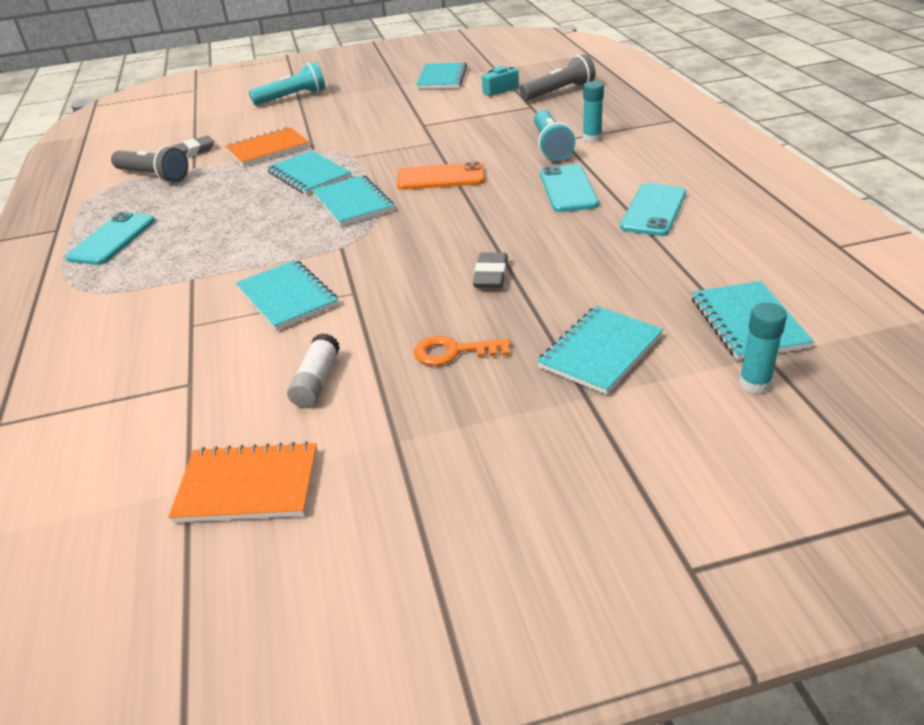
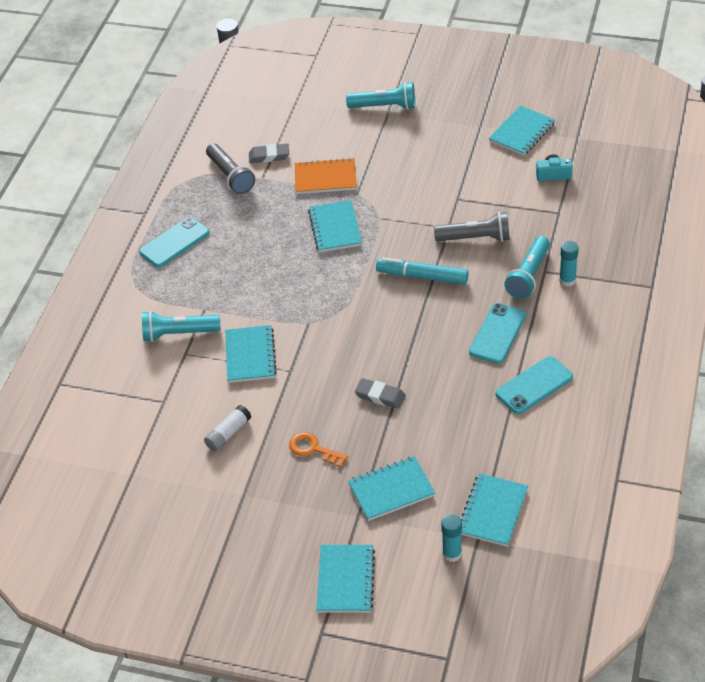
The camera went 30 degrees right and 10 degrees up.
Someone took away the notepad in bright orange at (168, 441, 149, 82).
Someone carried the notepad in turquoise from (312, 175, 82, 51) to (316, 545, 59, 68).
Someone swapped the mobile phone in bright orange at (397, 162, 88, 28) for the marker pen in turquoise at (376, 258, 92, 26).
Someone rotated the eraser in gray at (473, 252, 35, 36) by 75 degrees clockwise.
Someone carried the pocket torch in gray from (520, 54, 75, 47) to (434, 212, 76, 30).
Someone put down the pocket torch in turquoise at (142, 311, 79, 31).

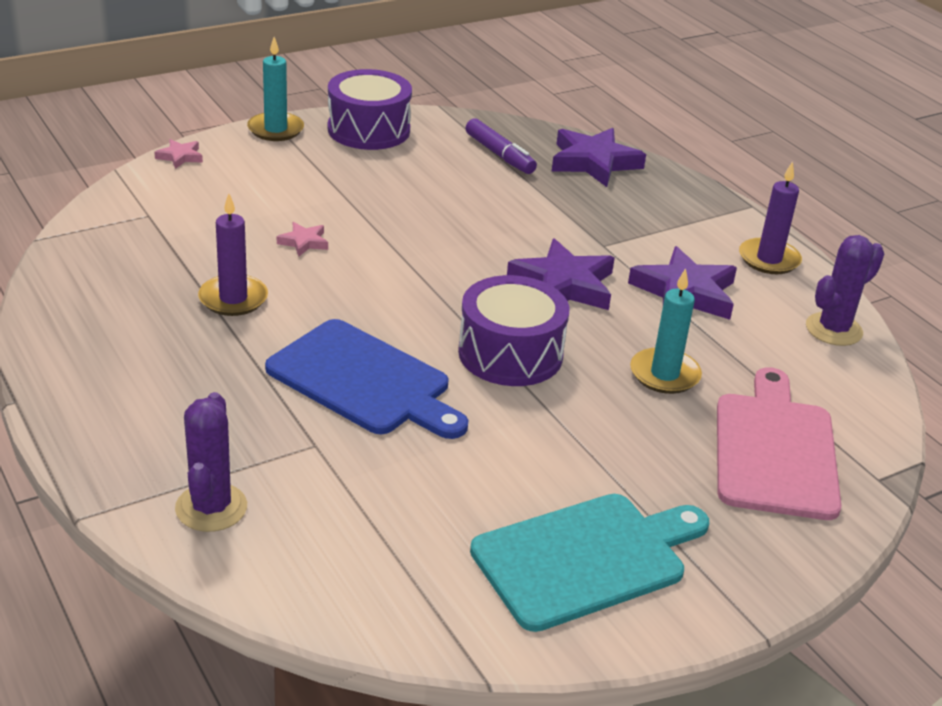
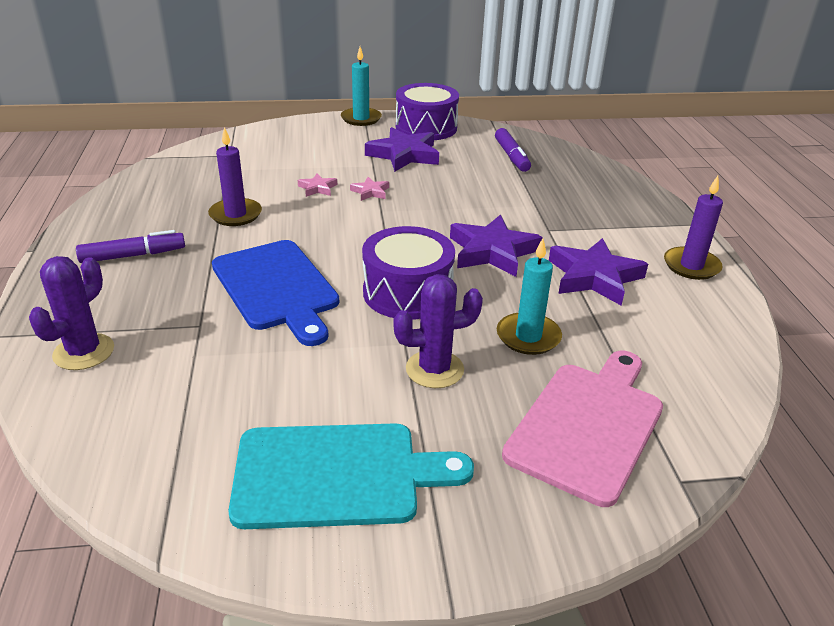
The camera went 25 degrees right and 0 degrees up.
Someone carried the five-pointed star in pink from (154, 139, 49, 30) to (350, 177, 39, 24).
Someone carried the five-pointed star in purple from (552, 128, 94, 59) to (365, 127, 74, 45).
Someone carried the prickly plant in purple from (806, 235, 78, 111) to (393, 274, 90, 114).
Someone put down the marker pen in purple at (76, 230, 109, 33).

§ Exercise directions
Lines from the entries that contain the string "torch" must be found and copied.

§ Exercise response
Someone carried the pocket torch in gray from (520, 54, 75, 47) to (434, 212, 76, 30).
Someone put down the pocket torch in turquoise at (142, 311, 79, 31).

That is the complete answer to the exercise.